Work to be completed: If a line in the entries includes "none", show that line.

Dataset entries:
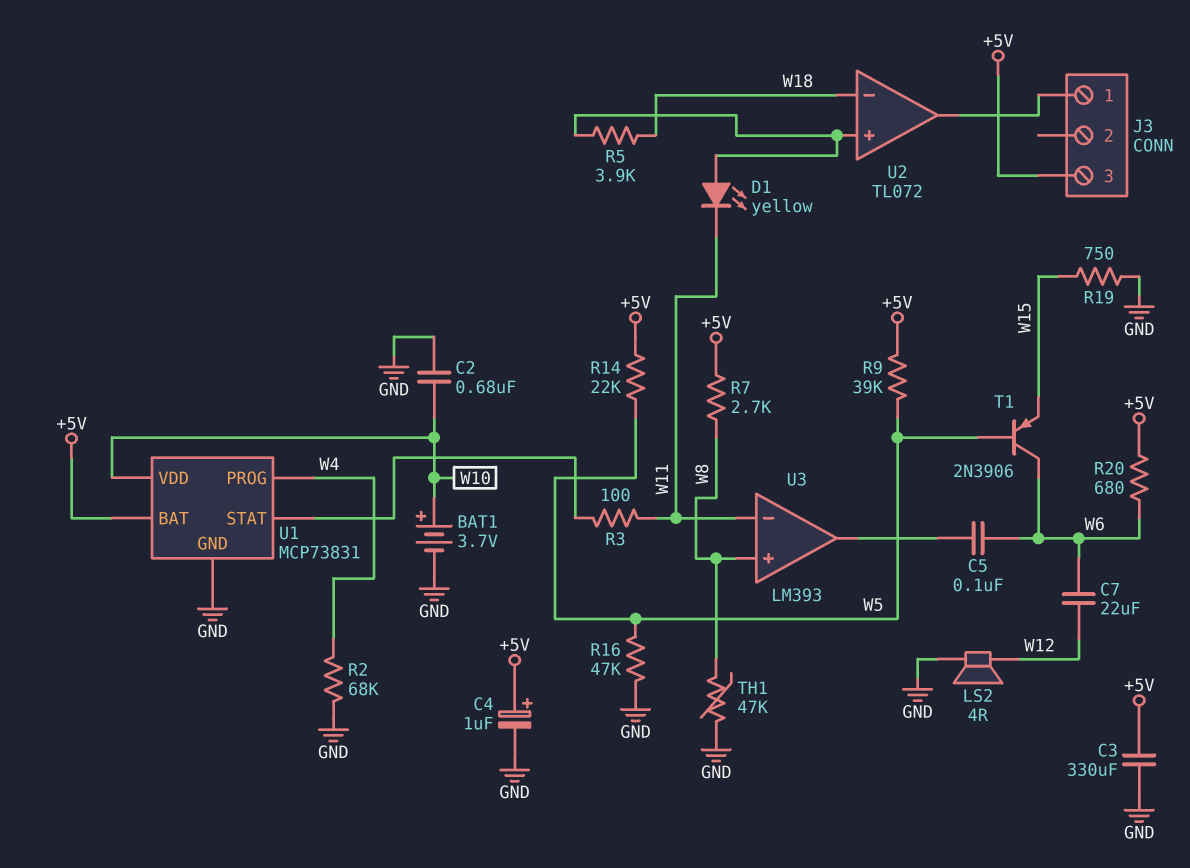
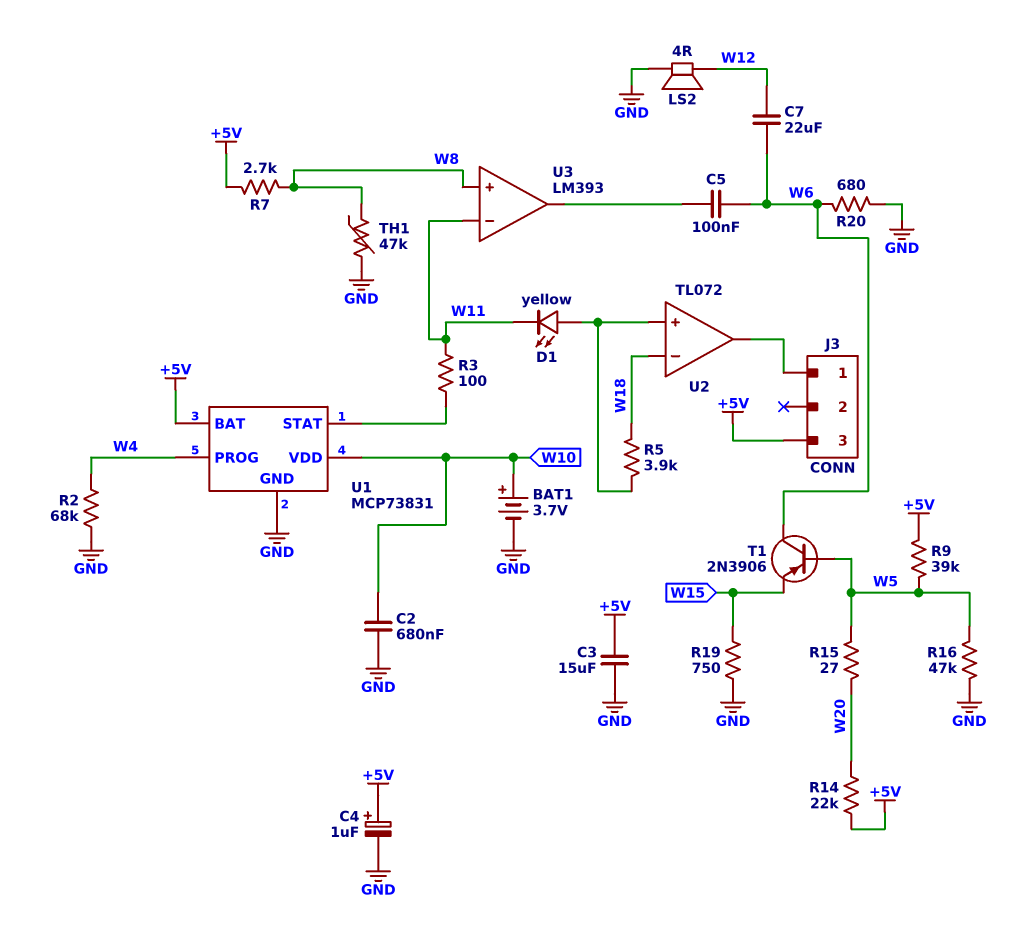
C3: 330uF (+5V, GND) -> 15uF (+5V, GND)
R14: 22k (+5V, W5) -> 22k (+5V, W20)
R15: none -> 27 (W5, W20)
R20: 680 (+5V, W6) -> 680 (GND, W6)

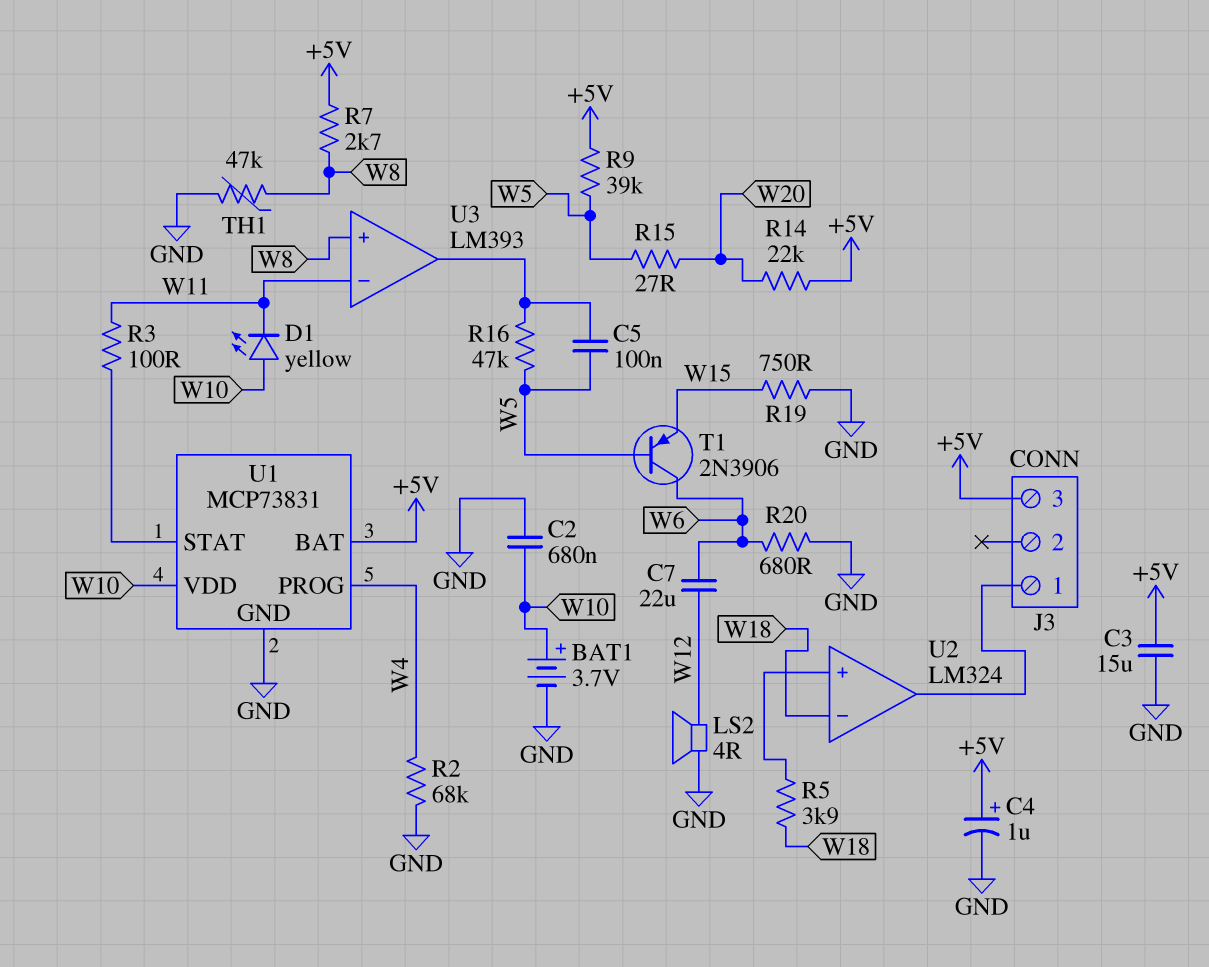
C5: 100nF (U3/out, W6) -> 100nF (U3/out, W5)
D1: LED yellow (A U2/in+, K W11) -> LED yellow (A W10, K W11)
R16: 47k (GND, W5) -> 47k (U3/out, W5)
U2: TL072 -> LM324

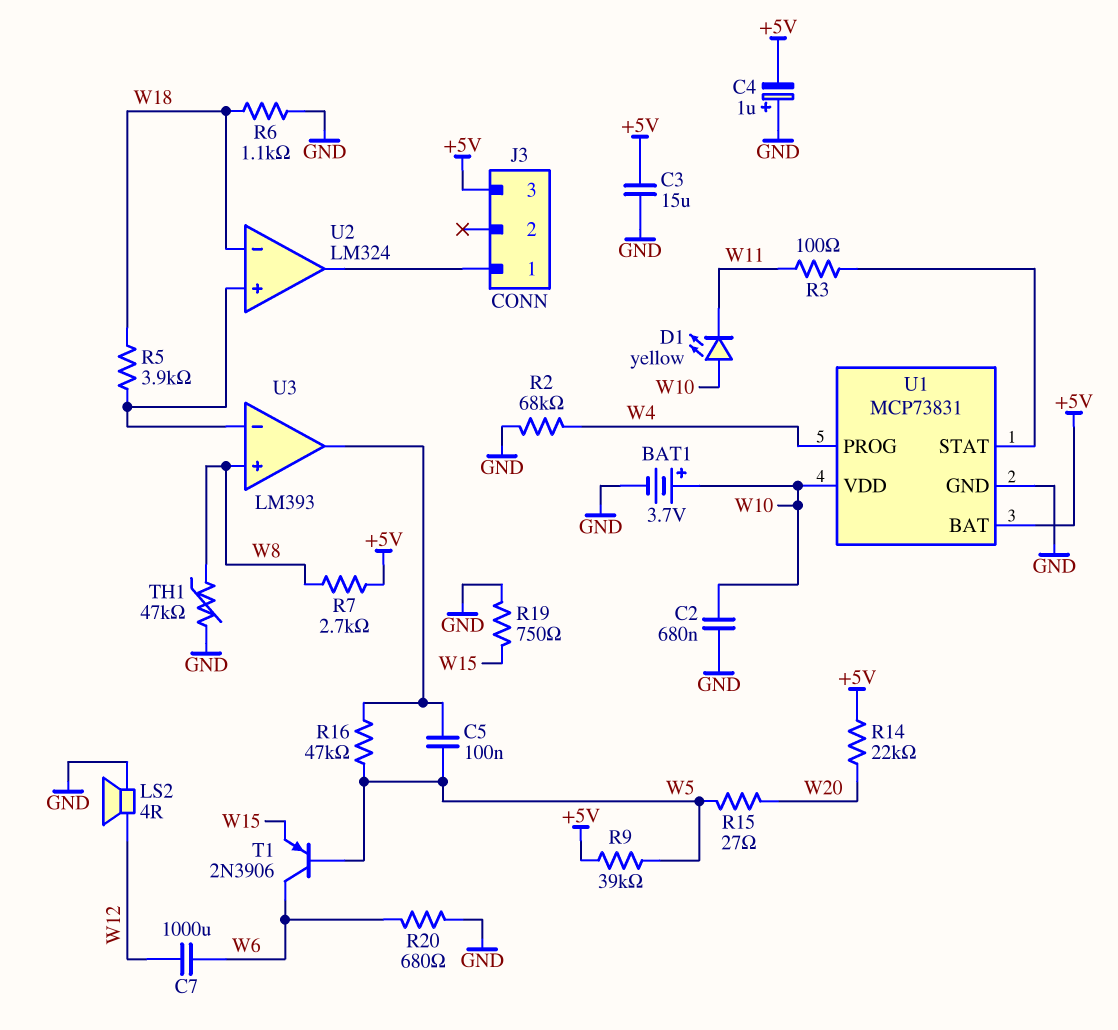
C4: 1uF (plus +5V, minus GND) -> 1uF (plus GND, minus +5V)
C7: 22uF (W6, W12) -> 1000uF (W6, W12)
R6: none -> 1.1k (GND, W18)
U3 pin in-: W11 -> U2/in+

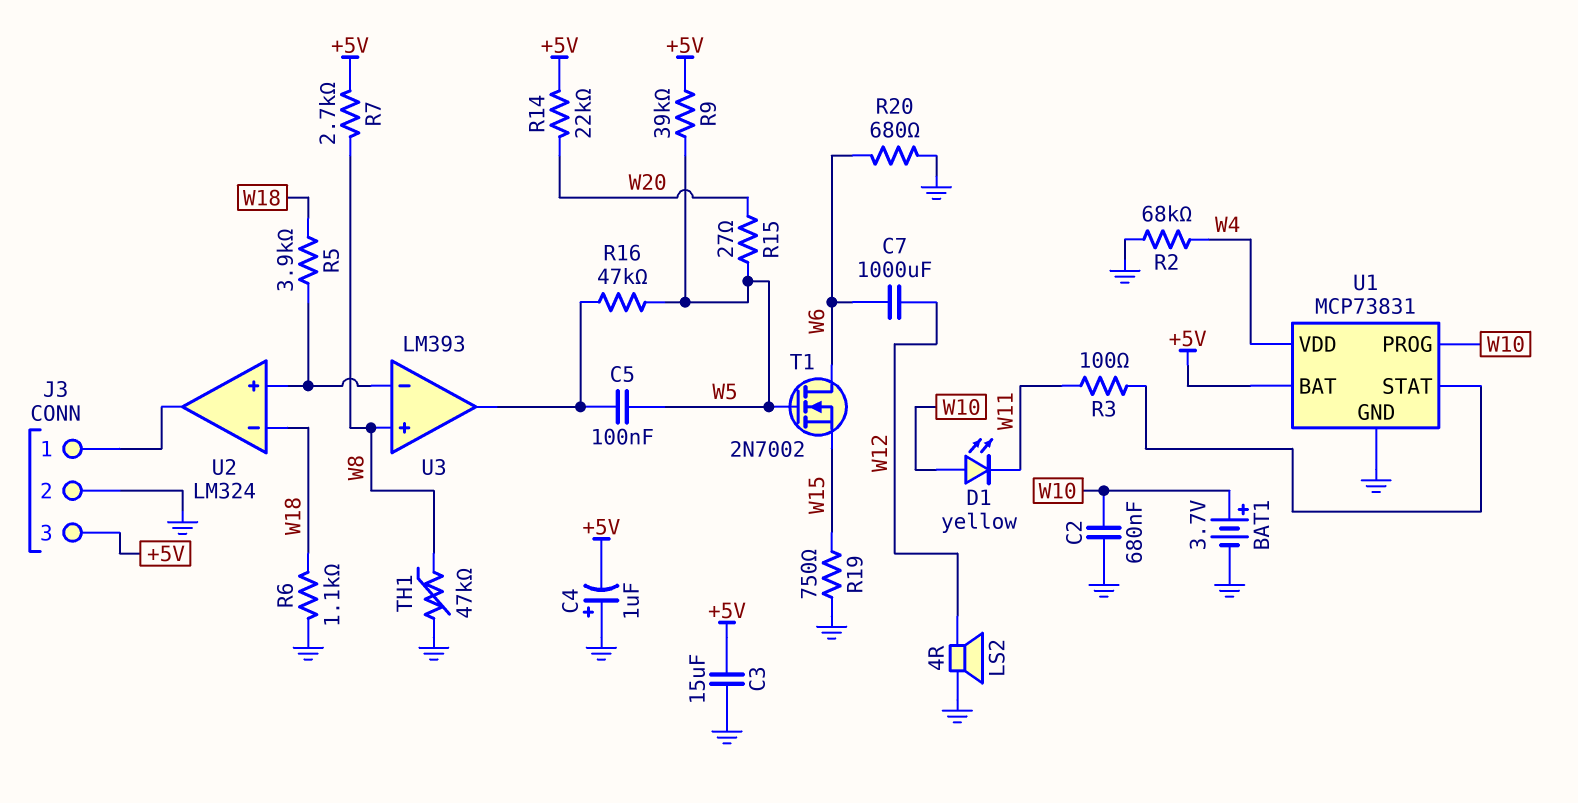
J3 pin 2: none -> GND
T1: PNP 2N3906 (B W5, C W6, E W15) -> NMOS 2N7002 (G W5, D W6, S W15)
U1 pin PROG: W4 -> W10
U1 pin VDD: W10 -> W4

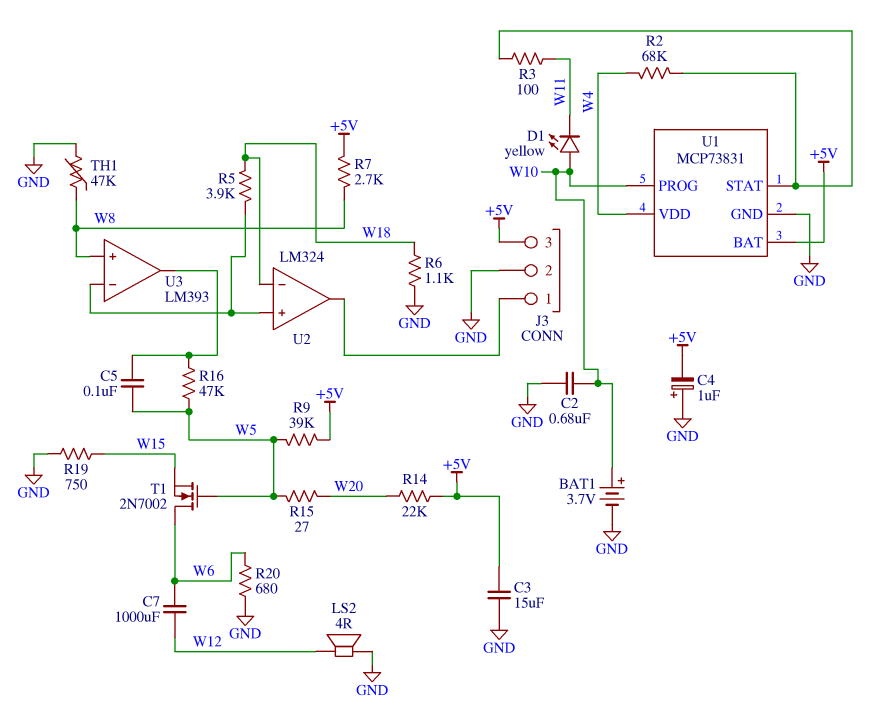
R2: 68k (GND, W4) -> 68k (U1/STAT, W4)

Task solution:
R15: none -> 27 (W5, W20)
R6: none -> 1.1k (GND, W18)
J3 pin 2: none -> GND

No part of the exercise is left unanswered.